AIM OF THE EXERCISE >> The reply to the records below should contain exactly the lines from the line with "R5: 4.7k (+5V, 0V) -> 4.7k (0V, N9)" through the line with "BT1: 1.5V (plus", and nothing besides.

START TASK MATERIAL

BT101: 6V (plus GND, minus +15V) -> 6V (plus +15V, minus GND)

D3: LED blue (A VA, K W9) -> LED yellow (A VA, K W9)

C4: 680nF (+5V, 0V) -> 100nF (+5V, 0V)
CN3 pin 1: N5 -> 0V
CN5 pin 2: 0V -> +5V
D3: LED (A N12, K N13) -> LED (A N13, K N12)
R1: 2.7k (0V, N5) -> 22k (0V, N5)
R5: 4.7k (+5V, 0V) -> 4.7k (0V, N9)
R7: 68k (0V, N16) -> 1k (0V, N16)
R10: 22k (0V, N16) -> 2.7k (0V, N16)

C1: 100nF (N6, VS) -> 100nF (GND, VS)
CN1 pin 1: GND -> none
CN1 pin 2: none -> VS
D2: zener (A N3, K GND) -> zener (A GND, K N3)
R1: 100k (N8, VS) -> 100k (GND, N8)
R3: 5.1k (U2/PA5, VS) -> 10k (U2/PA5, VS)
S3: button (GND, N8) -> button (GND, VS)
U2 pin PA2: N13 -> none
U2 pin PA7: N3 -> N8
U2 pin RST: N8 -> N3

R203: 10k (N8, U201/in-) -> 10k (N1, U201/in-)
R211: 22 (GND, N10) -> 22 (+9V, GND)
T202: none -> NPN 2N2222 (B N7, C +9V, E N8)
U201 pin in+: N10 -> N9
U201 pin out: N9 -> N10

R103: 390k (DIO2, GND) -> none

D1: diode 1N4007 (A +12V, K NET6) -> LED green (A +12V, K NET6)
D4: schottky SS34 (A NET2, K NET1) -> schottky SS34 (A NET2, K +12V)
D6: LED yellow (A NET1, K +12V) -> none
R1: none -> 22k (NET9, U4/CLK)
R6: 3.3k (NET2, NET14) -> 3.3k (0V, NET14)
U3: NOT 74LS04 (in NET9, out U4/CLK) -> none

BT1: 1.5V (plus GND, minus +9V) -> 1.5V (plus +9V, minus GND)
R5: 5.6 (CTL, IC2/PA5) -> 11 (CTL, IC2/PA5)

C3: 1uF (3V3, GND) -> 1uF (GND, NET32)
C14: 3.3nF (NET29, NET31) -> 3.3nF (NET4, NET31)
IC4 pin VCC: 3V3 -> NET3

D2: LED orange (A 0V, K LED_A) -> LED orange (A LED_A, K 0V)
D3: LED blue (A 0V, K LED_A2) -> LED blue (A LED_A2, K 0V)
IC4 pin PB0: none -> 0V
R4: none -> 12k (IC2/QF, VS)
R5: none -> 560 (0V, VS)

END TASK MATERIAL

RESULT OF THIS TASK >>
R5: 4.7k (+5V, 0V) -> 4.7k (0V, N9)
R7: 68k (0V, N16) -> 1k (0V, N16)
R10: 22k (0V, N16) -> 2.7k (0V, N16)

C1: 100nF (N6, VS) -> 100nF (GND, VS)
CN1 pin 1: GND -> none
CN1 pin 2: none -> VS
D2: zener (A N3, K GND) -> zener (A GND, K N3)
R1: 100k (N8, VS) -> 100k (GND, N8)
R3: 5.1k (U2/PA5, VS) -> 10k (U2/PA5, VS)
S3: button (GND, N8) -> button (GND, VS)
U2 pin PA2: N13 -> none
U2 pin PA7: N3 -> N8
U2 pin RST: N8 -> N3

R203: 10k (N8, U201/in-) -> 10k (N1, U201/in-)
R211: 22 (GND, N10) -> 22 (+9V, GND)
T202: none -> NPN 2N2222 (B N7, C +9V, E N8)
U201 pin in+: N10 -> N9
U201 pin out: N9 -> N10

R103: 390k (DIO2, GND) -> none

D1: diode 1N4007 (A +12V, K NET6) -> LED green (A +12V, K NET6)
D4: schottky SS34 (A NET2, K NET1) -> schottky SS34 (A NET2, K +12V)
D6: LED yellow (A NET1, K +12V) -> none
R1: none -> 22k (NET9, U4/CLK)
R6: 3.3k (NET2, NET14) -> 3.3k (0V, NET14)
U3: NOT 74LS04 (in NET9, out U4/CLK) -> none

BT1: 1.5V (plus GND, minus +9V) -> 1.5V (plus +9V, minus GND)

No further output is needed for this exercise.